Using the records below, output the stretch that opens with the line containing "U201 pin IO16: N_11 -> N_3" and closes with the line containing "R3: 680 (FB, GND) -> 680 (FB, VDD)", exactly and including both lines, with nothing more.
SOURCE RECORDS: Begin
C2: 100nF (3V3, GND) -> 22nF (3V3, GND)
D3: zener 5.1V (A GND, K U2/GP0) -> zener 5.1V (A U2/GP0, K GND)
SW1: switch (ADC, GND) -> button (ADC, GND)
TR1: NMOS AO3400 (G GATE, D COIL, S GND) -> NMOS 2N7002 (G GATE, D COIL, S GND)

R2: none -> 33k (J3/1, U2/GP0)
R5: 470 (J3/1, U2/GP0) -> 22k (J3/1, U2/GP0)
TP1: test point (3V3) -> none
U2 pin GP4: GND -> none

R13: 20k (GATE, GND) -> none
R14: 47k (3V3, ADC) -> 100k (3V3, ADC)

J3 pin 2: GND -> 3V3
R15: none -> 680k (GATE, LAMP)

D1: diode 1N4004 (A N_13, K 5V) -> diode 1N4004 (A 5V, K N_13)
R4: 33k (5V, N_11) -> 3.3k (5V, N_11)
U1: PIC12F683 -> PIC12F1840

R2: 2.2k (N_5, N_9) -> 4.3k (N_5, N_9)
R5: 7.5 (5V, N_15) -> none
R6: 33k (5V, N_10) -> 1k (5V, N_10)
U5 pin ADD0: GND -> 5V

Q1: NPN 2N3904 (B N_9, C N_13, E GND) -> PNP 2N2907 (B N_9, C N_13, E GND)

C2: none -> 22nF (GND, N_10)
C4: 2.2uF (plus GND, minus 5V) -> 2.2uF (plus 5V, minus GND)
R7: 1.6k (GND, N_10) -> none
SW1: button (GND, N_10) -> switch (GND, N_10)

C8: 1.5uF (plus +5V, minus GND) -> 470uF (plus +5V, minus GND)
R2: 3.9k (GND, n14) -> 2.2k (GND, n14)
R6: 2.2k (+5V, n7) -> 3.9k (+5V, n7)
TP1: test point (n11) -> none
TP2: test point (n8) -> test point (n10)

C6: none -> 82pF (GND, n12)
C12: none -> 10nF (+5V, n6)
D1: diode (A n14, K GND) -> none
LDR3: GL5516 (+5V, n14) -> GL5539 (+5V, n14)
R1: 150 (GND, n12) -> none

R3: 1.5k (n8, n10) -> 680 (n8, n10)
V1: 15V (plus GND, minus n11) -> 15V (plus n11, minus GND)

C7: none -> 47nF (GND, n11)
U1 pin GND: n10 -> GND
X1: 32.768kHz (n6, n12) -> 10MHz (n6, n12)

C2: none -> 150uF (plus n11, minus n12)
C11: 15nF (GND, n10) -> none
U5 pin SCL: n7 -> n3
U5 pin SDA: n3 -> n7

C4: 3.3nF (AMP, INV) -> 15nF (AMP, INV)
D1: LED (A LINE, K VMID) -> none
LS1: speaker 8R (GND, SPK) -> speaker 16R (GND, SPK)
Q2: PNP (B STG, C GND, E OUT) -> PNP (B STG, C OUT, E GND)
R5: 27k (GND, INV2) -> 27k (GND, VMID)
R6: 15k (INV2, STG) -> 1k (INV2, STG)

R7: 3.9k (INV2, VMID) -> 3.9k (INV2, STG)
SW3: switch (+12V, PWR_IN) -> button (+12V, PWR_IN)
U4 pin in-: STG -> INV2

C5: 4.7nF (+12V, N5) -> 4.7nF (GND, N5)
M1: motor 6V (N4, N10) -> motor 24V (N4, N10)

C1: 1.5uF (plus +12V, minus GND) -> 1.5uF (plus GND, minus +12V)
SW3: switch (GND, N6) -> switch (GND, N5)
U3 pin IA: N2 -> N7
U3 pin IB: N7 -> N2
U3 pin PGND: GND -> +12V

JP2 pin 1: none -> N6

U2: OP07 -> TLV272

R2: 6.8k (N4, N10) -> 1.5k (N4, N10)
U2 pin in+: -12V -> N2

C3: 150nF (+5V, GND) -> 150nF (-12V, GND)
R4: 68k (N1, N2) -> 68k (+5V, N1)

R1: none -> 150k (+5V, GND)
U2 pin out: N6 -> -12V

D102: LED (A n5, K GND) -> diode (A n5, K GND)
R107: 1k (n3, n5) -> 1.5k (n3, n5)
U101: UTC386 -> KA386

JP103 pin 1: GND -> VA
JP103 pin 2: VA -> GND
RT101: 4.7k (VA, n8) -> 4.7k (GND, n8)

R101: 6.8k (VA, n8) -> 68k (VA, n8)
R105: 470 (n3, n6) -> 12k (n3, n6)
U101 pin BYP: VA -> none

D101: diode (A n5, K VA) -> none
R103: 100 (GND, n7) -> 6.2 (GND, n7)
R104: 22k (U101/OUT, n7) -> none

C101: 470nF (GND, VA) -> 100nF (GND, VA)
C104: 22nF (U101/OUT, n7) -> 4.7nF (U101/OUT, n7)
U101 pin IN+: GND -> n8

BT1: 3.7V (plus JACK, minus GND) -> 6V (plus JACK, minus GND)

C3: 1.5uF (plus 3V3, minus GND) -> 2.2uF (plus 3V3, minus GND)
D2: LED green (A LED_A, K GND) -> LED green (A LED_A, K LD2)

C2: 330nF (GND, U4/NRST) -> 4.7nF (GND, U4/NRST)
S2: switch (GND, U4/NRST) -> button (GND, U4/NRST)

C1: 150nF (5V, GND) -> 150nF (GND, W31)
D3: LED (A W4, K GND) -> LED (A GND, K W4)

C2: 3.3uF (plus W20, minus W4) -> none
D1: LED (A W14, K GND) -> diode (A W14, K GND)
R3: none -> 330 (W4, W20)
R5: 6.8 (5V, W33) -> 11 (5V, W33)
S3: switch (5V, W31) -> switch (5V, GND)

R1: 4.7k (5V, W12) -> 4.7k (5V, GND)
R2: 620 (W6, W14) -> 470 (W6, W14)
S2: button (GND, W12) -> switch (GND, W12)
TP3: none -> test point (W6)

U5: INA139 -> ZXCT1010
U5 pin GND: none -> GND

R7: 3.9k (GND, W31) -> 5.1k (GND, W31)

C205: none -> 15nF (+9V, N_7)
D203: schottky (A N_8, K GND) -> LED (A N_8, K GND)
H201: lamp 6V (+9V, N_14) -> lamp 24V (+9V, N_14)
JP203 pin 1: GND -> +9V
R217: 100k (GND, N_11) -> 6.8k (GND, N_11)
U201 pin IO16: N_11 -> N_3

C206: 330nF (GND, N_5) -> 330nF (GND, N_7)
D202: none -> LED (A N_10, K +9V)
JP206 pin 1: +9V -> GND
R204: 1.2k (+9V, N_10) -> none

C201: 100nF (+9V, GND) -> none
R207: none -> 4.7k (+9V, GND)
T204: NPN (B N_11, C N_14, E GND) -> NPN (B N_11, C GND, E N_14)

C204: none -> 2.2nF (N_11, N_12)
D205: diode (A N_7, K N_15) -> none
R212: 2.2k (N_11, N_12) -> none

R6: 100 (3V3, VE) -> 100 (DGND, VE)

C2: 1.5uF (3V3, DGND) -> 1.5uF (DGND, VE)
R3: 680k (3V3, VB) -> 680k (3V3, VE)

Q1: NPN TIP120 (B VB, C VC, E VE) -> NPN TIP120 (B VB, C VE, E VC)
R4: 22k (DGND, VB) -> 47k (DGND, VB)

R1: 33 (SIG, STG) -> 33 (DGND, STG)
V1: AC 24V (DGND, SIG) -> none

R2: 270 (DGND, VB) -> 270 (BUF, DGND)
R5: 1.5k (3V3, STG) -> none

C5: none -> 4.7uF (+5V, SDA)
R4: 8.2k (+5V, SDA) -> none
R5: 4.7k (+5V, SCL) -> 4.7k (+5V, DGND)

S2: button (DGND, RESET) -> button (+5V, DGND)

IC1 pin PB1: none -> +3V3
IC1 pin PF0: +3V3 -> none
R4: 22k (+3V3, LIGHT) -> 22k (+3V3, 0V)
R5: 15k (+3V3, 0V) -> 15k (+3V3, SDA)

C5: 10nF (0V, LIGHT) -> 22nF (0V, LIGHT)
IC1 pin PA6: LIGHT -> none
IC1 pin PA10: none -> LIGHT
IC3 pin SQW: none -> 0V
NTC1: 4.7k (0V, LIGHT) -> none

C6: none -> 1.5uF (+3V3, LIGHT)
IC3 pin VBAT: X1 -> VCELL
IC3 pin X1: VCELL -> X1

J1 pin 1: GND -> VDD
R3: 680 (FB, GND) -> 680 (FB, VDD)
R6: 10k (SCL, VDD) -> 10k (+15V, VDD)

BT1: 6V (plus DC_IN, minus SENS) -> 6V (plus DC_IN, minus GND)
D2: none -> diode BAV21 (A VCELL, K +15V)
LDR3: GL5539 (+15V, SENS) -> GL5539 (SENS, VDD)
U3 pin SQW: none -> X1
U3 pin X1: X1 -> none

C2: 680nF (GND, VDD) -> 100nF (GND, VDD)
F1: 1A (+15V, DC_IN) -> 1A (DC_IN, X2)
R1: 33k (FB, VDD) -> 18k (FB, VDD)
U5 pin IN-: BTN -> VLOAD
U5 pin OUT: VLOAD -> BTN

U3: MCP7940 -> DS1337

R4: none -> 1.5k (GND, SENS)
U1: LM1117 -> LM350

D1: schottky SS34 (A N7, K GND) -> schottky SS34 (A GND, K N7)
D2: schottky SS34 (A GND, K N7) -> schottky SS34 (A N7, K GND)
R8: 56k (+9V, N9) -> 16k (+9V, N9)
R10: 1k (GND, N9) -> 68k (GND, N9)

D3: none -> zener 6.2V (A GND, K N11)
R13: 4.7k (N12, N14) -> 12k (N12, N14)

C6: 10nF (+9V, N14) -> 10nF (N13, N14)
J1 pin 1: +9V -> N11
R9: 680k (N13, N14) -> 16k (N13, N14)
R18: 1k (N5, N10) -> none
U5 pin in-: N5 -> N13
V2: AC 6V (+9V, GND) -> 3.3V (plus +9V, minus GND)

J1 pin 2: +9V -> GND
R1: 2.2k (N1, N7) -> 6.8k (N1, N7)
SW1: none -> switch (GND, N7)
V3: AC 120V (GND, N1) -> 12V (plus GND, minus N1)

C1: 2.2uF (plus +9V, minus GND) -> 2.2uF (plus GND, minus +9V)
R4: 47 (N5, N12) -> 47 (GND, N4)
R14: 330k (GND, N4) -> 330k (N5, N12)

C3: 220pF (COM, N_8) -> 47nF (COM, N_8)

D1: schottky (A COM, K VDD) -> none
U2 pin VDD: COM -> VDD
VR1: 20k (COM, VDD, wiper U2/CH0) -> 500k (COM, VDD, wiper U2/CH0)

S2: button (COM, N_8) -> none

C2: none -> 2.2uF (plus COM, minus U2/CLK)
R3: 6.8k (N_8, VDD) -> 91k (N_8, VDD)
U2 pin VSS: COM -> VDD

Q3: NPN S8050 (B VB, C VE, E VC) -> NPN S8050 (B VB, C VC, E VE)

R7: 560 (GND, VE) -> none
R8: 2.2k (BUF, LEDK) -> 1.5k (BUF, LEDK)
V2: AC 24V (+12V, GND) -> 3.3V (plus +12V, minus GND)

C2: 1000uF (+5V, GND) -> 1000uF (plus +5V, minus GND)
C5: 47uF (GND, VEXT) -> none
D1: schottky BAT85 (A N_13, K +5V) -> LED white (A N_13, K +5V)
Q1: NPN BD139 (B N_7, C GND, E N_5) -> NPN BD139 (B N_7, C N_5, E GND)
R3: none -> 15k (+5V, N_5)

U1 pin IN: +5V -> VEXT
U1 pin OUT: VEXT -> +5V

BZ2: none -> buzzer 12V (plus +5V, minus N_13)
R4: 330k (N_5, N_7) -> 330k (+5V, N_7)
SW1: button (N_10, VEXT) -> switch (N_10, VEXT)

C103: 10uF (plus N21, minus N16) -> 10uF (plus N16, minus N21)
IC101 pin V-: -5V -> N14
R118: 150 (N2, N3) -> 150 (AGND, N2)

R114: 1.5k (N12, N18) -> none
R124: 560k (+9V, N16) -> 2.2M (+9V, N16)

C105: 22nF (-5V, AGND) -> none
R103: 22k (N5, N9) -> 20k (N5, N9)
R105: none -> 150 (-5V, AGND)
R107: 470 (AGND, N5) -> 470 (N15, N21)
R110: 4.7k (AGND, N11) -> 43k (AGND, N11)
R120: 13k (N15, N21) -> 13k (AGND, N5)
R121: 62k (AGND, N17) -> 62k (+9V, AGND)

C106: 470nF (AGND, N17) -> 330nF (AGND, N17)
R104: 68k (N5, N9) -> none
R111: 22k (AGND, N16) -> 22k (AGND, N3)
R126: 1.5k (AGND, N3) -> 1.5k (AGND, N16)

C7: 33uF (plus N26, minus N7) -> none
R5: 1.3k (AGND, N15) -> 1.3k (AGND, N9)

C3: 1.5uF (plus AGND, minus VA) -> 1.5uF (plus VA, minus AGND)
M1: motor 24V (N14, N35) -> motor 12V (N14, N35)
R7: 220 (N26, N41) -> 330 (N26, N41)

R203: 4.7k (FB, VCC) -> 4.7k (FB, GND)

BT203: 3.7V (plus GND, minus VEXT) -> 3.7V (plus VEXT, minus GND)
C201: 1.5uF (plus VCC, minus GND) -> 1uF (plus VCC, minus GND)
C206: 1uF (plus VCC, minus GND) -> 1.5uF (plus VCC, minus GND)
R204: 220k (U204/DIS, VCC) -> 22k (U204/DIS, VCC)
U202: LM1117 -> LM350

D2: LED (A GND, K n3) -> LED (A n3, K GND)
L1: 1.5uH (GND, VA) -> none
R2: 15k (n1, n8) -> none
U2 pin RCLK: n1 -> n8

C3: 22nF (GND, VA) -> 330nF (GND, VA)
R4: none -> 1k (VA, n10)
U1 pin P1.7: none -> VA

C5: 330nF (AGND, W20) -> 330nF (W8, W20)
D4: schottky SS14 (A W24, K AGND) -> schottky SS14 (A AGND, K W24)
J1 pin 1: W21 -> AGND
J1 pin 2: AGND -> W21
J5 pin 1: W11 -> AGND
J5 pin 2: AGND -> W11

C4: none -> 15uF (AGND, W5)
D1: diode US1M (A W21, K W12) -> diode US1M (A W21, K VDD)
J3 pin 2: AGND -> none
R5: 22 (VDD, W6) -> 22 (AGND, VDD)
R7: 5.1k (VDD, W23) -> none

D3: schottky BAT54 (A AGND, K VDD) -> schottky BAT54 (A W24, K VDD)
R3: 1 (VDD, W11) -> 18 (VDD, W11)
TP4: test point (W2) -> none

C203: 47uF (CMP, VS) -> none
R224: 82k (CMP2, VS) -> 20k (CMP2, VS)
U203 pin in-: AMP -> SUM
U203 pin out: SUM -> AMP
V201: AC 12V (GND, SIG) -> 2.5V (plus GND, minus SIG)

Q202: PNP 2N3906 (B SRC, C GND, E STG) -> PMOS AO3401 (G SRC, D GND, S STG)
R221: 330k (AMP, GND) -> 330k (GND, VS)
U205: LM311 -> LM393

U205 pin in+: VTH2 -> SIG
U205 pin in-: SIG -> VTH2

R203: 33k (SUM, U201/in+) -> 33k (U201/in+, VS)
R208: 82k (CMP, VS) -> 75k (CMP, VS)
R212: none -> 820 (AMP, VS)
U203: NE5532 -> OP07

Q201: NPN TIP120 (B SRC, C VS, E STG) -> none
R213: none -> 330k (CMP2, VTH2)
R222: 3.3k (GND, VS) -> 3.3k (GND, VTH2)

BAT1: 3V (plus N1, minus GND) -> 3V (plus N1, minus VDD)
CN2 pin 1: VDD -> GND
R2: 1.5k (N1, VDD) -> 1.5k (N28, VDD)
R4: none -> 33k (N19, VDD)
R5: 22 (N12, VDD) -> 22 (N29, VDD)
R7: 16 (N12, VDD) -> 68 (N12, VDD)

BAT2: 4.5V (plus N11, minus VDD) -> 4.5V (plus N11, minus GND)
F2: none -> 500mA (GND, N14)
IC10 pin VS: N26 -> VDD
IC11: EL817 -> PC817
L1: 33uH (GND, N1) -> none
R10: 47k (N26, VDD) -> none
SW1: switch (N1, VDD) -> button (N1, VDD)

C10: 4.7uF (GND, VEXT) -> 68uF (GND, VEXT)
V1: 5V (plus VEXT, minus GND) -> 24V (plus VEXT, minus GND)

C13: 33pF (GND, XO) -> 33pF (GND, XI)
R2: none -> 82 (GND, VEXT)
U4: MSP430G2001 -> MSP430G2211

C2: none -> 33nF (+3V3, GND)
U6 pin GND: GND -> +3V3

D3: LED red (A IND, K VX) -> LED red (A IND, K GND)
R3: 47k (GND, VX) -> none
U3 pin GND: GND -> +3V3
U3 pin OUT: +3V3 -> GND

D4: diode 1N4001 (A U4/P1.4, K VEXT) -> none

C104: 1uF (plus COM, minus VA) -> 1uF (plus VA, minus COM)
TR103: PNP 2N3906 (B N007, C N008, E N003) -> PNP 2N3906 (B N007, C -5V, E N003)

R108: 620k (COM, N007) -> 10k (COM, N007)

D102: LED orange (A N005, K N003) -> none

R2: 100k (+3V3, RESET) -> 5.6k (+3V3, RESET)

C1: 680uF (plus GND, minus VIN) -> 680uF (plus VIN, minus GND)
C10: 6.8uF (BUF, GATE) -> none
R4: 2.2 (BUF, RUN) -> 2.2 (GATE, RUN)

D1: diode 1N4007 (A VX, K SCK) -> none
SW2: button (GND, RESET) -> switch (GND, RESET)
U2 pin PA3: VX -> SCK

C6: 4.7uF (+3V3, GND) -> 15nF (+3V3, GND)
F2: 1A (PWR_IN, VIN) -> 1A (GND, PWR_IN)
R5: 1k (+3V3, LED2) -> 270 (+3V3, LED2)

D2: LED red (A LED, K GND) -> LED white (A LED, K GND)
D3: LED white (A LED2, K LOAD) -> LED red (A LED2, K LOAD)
SOURCE RECORDS: End
=== OUTPUT ===
U201 pin IO16: N_11 -> N_3

C206: 330nF (GND, N_5) -> 330nF (GND, N_7)
D202: none -> LED (A N_10, K +9V)
JP206 pin 1: +9V -> GND
R204: 1.2k (+9V, N_10) -> none

C201: 100nF (+9V, GND) -> none
R207: none -> 4.7k (+9V, GND)
T204: NPN (B N_11, C N_14, E GND) -> NPN (B N_11, C GND, E N_14)

C204: none -> 2.2nF (N_11, N_12)
D205: diode (A N_7, K N_15) -> none
R212: 2.2k (N_11, N_12) -> none

R6: 100 (3V3, VE) -> 100 (DGND, VE)

C2: 1.5uF (3V3, DGND) -> 1.5uF (DGND, VE)
R3: 680k (3V3, VB) -> 680k (3V3, VE)

Q1: NPN TIP120 (B VB, C VC, E VE) -> NPN TIP120 (B VB, C VE, E VC)
R4: 22k (DGND, VB) -> 47k (DGND, VB)

R1: 33 (SIG, STG) -> 33 (DGND, STG)
V1: AC 24V (DGND, SIG) -> none

R2: 270 (DGND, VB) -> 270 (BUF, DGND)
R5: 1.5k (3V3, STG) -> none

C5: none -> 4.7uF (+5V, SDA)
R4: 8.2k (+5V, SDA) -> none
R5: 4.7k (+5V, SCL) -> 4.7k (+5V, DGND)

S2: button (DGND, RESET) -> button (+5V, DGND)

IC1 pin PB1: none -> +3V3
IC1 pin PF0: +3V3 -> none
R4: 22k (+3V3, LIGHT) -> 22k (+3V3, 0V)
R5: 15k (+3V3, 0V) -> 15k (+3V3, SDA)

C5: 10nF (0V, LIGHT) -> 22nF (0V, LIGHT)
IC1 pin PA6: LIGHT -> none
IC1 pin PA10: none -> LIGHT
IC3 pin SQW: none -> 0V
NTC1: 4.7k (0V, LIGHT) -> none

C6: none -> 1.5uF (+3V3, LIGHT)
IC3 pin VBAT: X1 -> VCELL
IC3 pin X1: VCELL -> X1

J1 pin 1: GND -> VDD
R3: 680 (FB, GND) -> 680 (FB, VDD)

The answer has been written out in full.